**TASK PROMPT:**
Check each line of the records below for the string "Settings", then state how many lines contain it, with no other output.

**DATA EXTRACTS:**
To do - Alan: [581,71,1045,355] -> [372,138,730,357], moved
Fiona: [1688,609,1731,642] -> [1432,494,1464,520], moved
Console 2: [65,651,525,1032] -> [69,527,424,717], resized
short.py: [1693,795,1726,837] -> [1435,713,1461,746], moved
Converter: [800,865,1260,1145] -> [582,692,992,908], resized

--

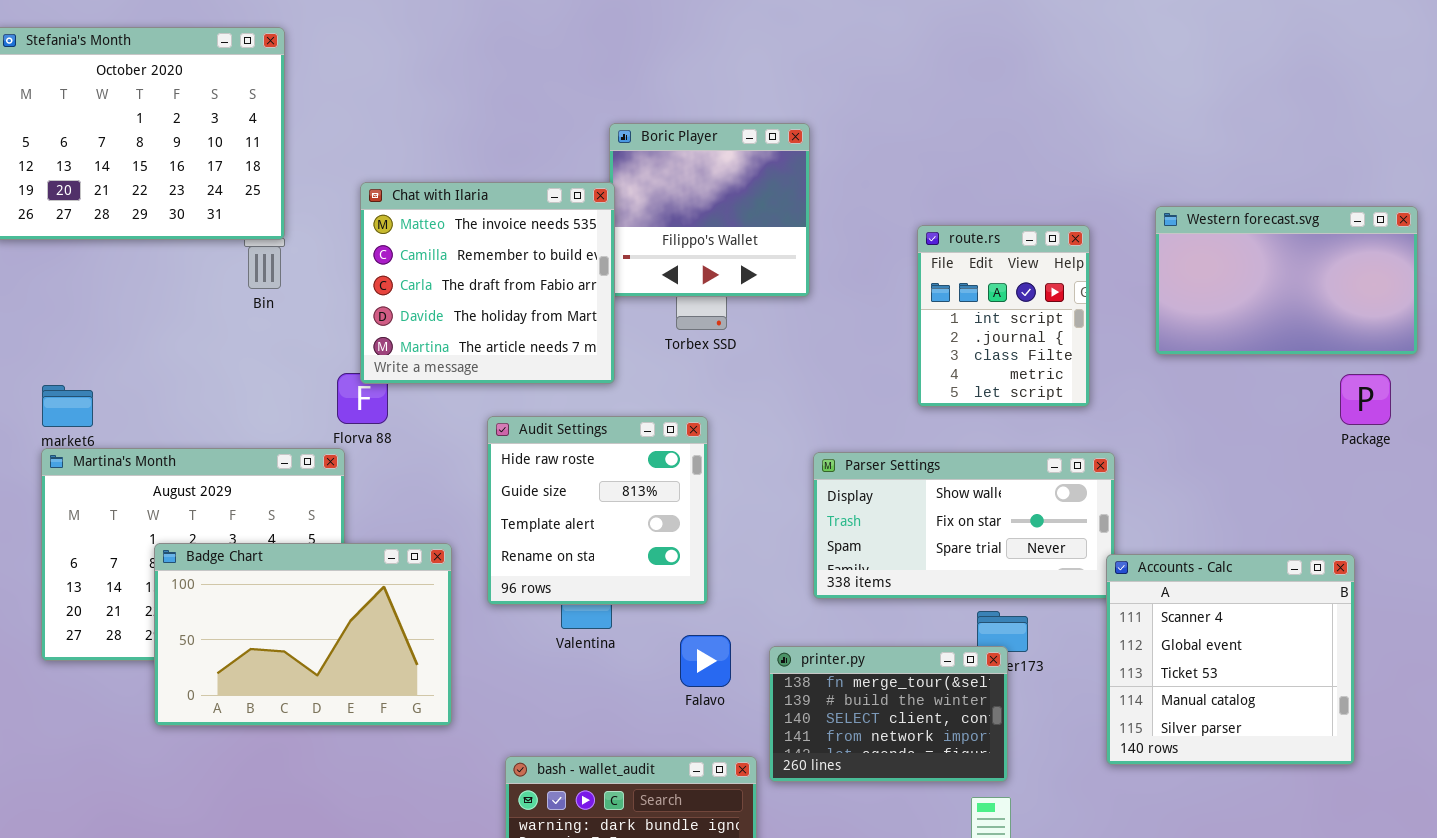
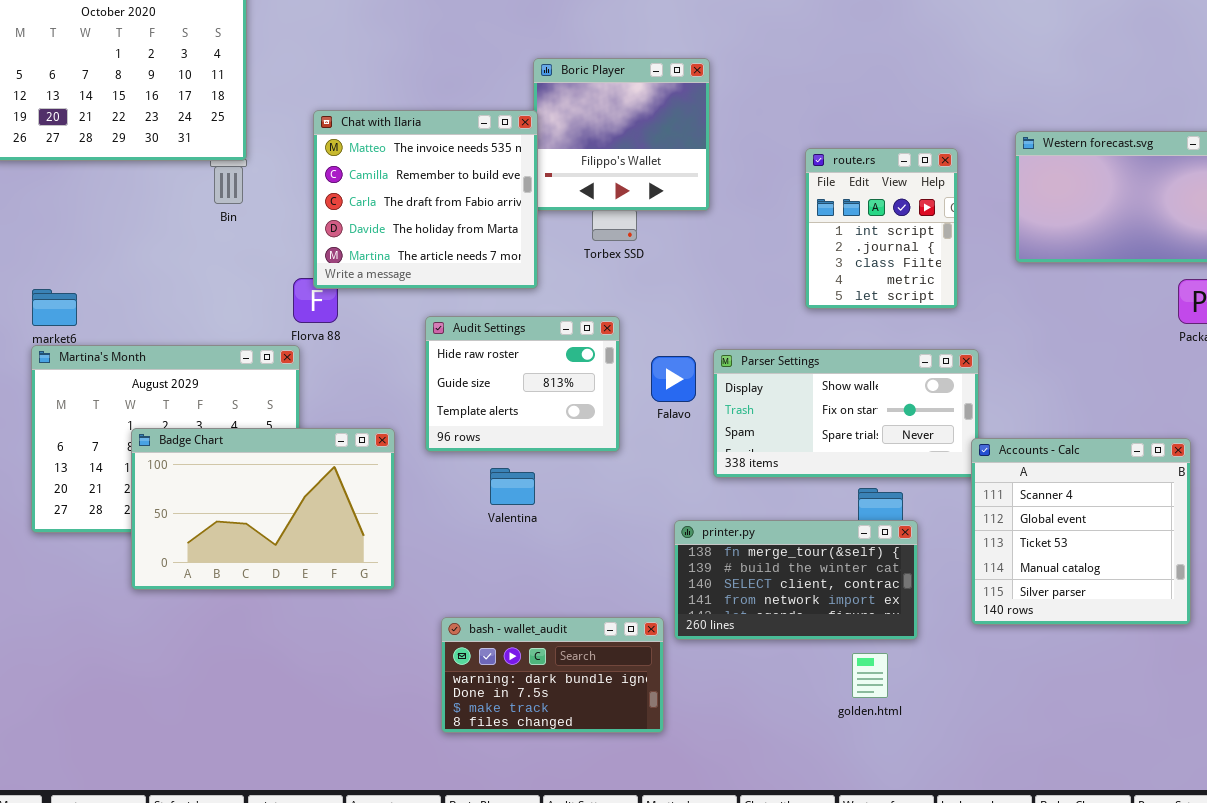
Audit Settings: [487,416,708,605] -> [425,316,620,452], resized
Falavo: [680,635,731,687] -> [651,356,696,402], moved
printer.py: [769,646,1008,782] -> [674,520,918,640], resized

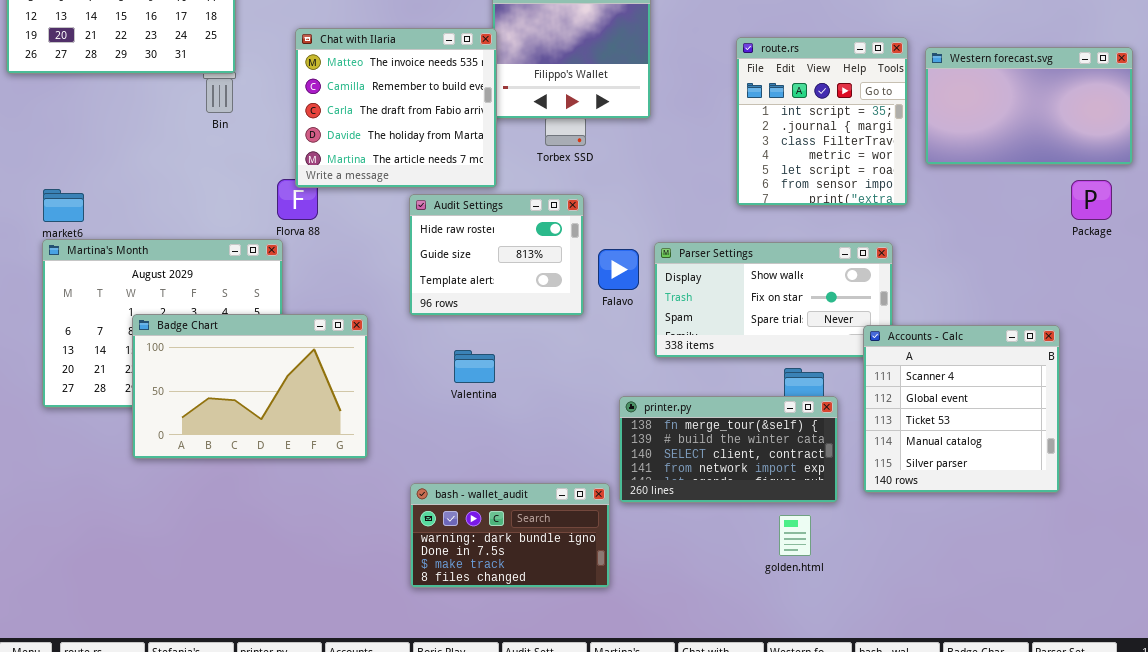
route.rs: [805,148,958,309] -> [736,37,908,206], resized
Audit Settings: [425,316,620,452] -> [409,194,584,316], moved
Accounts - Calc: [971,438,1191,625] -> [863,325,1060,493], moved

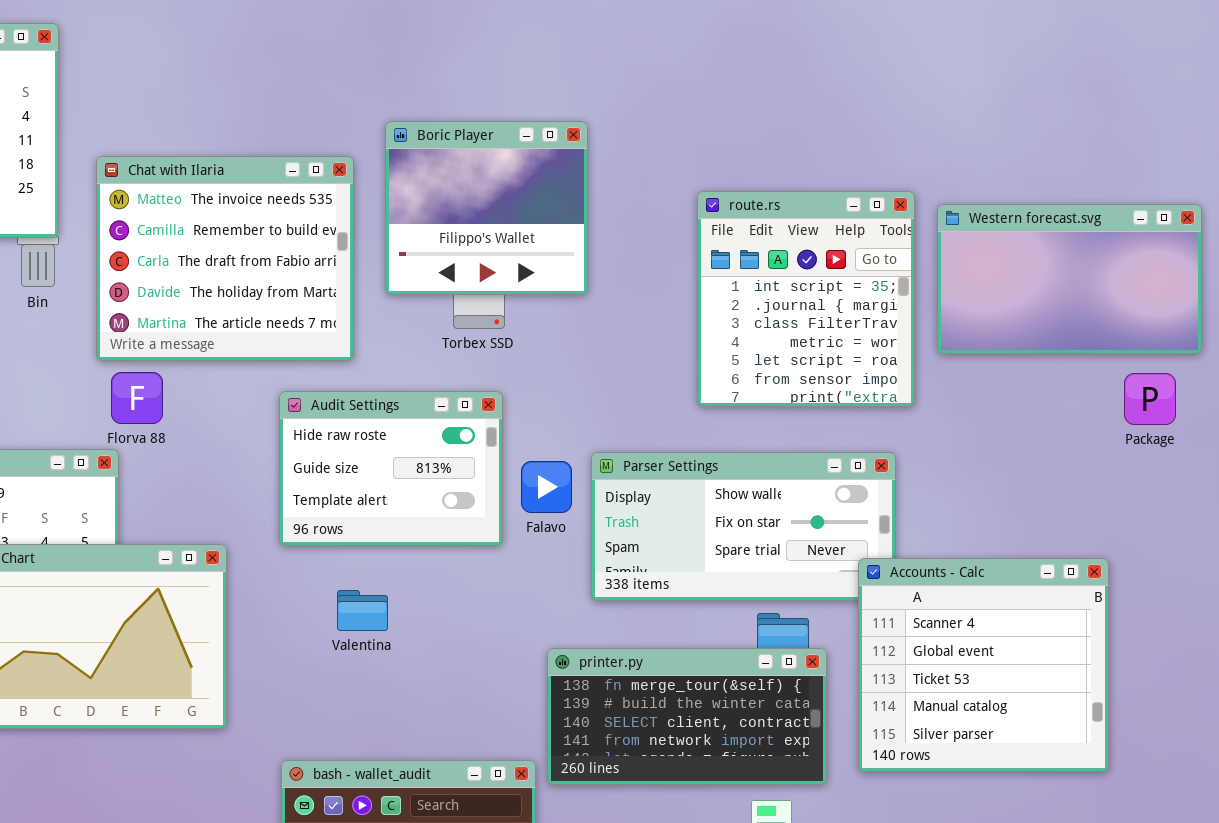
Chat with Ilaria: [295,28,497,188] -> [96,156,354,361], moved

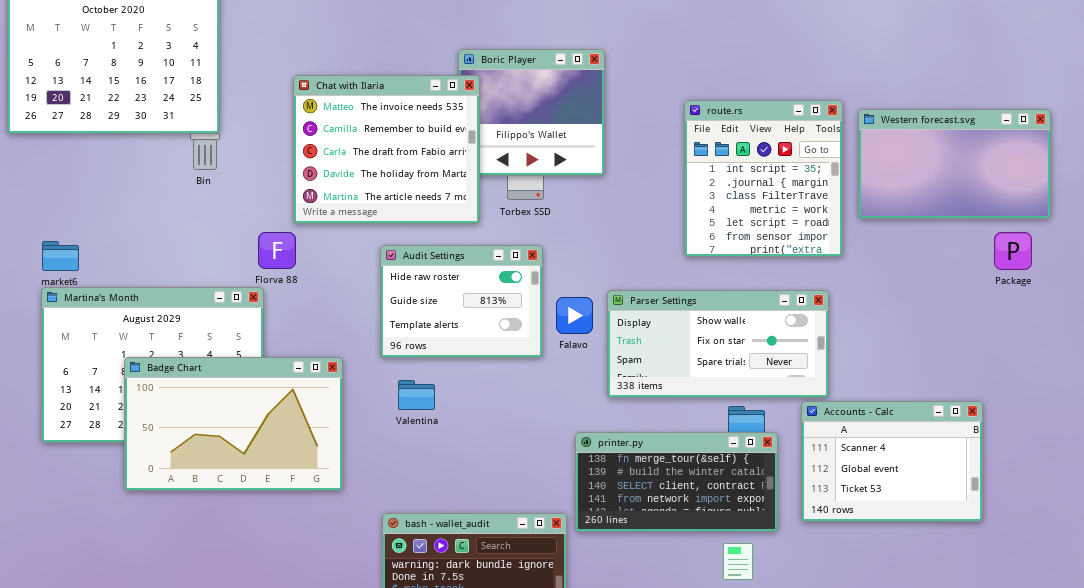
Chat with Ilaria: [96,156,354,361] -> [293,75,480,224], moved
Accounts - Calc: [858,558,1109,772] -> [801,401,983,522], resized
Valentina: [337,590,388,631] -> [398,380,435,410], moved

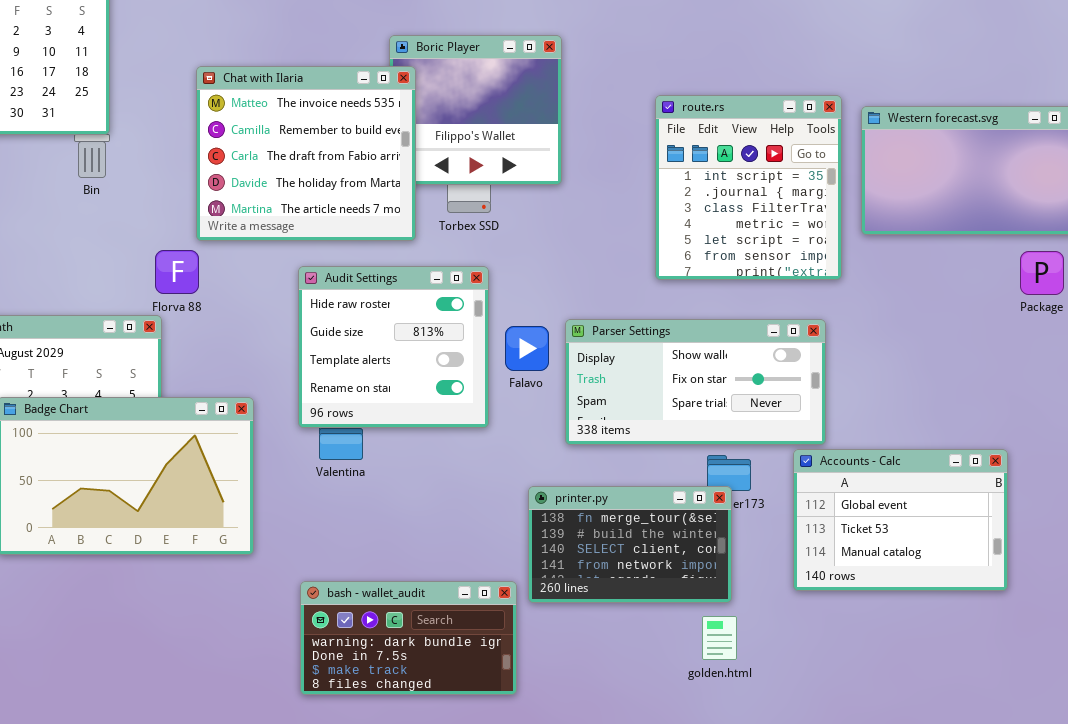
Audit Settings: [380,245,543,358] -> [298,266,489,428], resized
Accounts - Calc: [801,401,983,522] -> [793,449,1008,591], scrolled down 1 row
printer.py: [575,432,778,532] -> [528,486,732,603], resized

**EXERCISE OUTPUT:**
3